§ **WHAT YOU ARE ASKED TO DO**:
Set down every line of the data exactly, skipping the pictures.

* * *

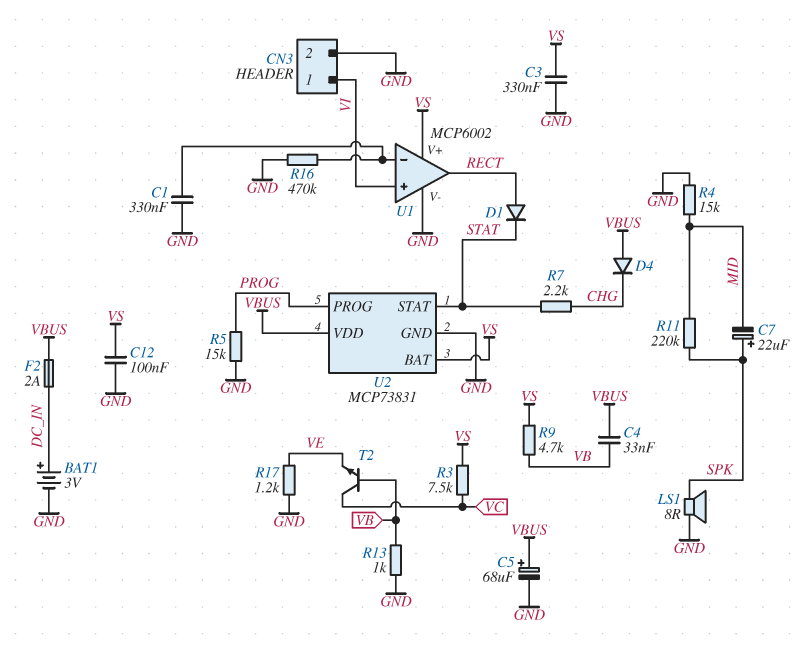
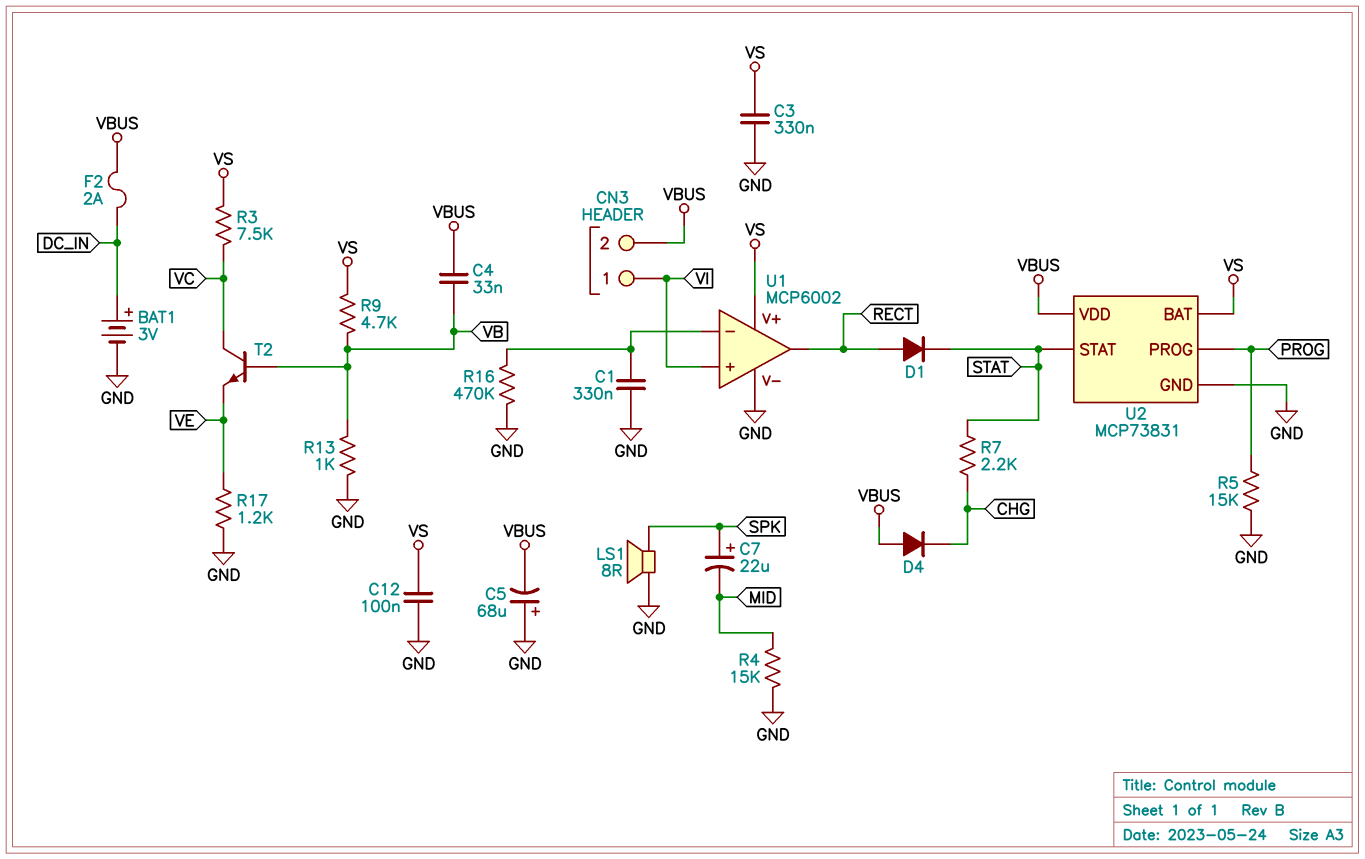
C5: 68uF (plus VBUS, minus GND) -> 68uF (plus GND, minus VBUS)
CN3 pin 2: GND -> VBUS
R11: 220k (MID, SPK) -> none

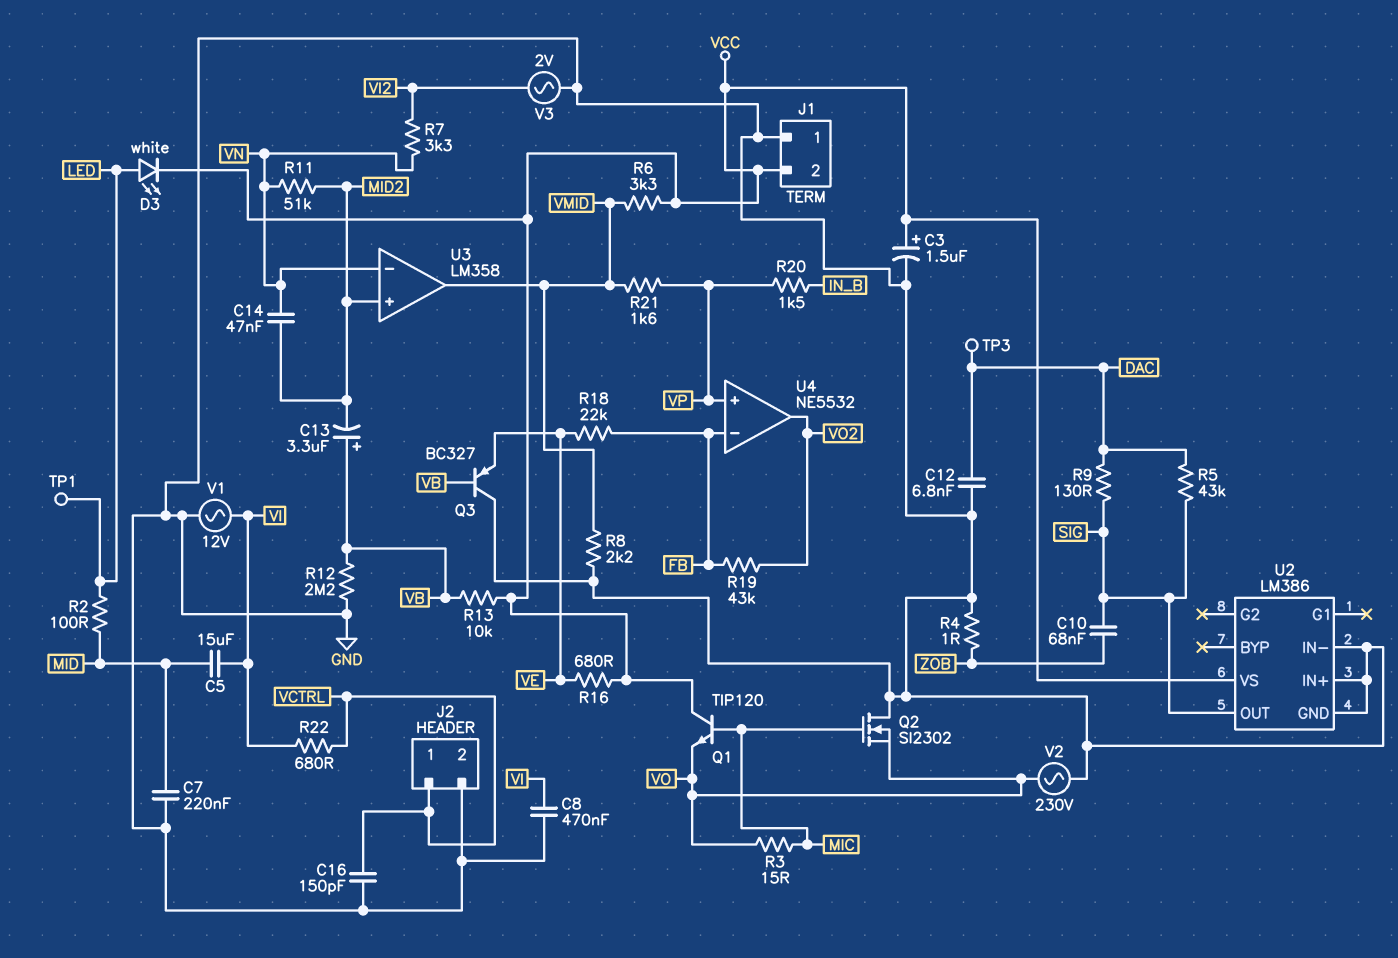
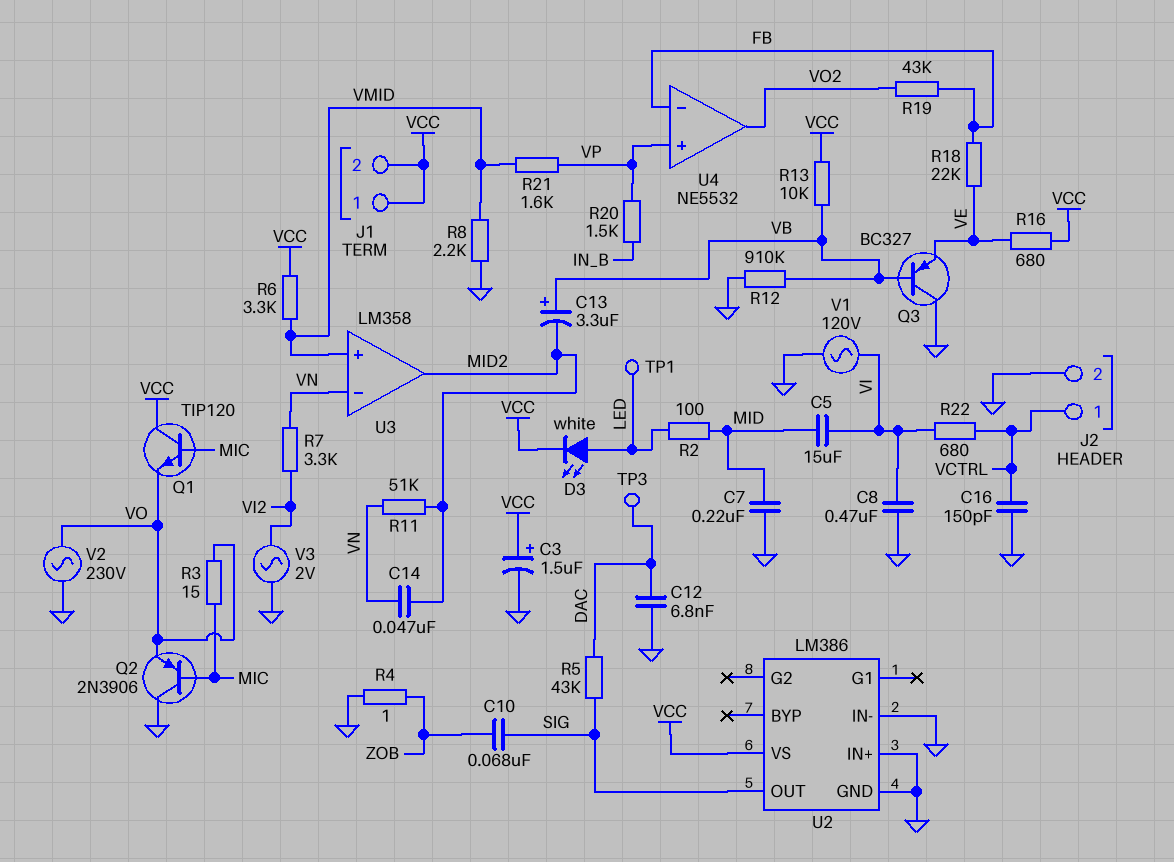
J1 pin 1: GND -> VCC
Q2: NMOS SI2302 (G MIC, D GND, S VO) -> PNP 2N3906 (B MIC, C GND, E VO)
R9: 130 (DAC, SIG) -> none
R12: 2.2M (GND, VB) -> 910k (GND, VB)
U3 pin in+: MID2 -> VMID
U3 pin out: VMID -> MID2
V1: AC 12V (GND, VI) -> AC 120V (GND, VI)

* * *

§ **SOLUTION TO THE EXERCISE**:
C5: 68uF (plus VBUS, minus GND) -> 68uF (plus GND, minus VBUS)
CN3 pin 2: GND -> VBUS
R11: 220k (MID, SPK) -> none

J1 pin 1: GND -> VCC
Q2: NMOS SI2302 (G MIC, D GND, S VO) -> PNP 2N3906 (B MIC, C GND, E VO)
R9: 130 (DAC, SIG) -> none
R12: 2.2M (GND, VB) -> 910k (GND, VB)
U3 pin in+: MID2 -> VMID
U3 pin out: VMID -> MID2
V1: AC 12V (GND, VI) -> AC 120V (GND, VI)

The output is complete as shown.